## Aim of the task
Collect and copy every line in the records below that contains the word "pixels". Letter case must match.

## Provided material
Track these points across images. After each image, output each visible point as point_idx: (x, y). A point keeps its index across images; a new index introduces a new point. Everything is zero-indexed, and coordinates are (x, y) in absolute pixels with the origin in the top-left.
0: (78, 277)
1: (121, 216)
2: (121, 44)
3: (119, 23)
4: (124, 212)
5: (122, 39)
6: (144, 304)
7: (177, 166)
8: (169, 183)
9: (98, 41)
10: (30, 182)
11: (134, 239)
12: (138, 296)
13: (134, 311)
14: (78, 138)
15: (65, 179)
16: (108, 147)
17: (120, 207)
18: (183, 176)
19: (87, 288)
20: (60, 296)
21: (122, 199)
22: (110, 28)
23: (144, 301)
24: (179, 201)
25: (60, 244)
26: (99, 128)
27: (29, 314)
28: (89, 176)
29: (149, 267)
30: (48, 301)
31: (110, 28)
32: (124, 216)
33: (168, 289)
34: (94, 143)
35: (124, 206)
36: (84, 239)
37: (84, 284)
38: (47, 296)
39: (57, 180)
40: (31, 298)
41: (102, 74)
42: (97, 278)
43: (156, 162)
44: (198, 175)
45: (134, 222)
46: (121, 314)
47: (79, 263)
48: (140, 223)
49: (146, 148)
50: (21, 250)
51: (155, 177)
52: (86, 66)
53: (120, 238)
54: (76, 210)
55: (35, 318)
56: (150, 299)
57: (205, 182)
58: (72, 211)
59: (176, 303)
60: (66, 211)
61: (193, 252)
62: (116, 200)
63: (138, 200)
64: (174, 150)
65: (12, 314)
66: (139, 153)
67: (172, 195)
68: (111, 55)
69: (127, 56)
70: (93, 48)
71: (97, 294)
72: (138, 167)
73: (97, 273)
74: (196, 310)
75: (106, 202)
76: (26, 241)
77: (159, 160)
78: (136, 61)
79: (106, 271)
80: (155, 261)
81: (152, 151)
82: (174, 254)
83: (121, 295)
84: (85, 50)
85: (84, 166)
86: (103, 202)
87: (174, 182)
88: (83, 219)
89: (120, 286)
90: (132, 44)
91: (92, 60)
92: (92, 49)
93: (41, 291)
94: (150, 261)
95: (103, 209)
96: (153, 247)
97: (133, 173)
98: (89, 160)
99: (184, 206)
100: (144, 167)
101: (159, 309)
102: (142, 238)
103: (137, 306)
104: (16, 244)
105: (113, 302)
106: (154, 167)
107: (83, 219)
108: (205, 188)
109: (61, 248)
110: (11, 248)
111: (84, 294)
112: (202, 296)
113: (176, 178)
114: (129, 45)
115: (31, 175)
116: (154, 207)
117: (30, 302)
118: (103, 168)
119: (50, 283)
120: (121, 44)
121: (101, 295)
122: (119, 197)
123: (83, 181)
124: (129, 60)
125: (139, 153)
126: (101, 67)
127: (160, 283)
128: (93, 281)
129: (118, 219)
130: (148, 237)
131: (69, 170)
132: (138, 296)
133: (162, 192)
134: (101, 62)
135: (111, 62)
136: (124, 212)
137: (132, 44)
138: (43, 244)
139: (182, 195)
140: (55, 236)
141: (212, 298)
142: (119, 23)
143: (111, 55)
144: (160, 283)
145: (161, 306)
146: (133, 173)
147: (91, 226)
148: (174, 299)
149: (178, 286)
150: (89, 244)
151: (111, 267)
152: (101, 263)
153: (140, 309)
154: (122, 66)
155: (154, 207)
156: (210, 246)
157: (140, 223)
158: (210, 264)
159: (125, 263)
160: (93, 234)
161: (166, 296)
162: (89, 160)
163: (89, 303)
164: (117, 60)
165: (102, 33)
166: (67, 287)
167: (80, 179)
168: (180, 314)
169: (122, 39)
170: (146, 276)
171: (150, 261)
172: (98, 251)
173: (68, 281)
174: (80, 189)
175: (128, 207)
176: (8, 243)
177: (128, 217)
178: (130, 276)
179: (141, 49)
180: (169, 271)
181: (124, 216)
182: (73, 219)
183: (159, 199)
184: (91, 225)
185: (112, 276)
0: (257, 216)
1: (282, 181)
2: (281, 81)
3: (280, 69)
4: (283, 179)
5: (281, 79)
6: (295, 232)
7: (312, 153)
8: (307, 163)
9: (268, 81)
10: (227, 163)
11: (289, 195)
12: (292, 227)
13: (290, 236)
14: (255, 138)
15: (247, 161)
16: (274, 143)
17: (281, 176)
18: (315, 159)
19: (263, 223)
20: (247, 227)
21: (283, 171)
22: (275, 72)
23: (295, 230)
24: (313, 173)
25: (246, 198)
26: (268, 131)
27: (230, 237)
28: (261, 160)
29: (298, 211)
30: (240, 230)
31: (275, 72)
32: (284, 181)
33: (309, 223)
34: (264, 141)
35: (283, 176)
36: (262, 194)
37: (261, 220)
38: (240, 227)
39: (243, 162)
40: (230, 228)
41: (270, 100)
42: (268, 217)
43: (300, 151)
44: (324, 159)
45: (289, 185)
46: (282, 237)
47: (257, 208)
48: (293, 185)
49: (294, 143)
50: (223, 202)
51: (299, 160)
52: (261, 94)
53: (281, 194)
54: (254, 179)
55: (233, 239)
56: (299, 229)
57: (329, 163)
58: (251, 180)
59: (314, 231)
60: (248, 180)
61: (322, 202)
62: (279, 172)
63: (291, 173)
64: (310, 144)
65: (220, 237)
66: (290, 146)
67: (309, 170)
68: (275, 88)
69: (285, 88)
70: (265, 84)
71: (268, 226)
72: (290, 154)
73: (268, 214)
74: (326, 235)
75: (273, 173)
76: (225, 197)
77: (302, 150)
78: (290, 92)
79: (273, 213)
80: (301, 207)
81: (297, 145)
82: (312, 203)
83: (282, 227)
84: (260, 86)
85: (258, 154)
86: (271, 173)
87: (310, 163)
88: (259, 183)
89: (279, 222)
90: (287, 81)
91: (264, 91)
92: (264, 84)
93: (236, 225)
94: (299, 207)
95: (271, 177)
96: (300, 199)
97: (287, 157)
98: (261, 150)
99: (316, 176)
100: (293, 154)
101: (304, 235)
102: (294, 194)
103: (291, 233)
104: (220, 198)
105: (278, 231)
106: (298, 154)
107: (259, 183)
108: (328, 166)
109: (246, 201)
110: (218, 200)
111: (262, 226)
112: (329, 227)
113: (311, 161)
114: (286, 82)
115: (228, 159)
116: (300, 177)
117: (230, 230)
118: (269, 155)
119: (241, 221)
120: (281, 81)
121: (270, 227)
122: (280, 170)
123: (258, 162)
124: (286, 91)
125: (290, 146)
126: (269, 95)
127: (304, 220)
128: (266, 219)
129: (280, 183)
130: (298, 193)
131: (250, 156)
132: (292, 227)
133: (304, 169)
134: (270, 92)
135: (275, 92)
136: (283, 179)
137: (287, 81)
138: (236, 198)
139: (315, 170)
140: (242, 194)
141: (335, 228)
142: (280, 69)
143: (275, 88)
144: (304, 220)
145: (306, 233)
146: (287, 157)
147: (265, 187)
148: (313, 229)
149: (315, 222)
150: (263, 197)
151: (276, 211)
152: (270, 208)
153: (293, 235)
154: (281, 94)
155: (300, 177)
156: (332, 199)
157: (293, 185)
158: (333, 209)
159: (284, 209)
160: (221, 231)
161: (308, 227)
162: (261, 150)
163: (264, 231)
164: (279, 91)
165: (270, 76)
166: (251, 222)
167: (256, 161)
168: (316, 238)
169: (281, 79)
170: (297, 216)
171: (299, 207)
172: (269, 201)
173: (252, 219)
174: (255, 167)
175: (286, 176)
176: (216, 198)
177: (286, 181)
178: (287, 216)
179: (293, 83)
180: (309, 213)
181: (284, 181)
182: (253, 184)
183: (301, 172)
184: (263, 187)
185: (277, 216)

## Full response
Track these points across images. After each image, output each visible point as point_idx: (x, y). A point keeps its index across images; a new index introduces a new point. Everything is zero-indexed, and coordinates are (x, y) in absolute pixels with the origin in the top-left.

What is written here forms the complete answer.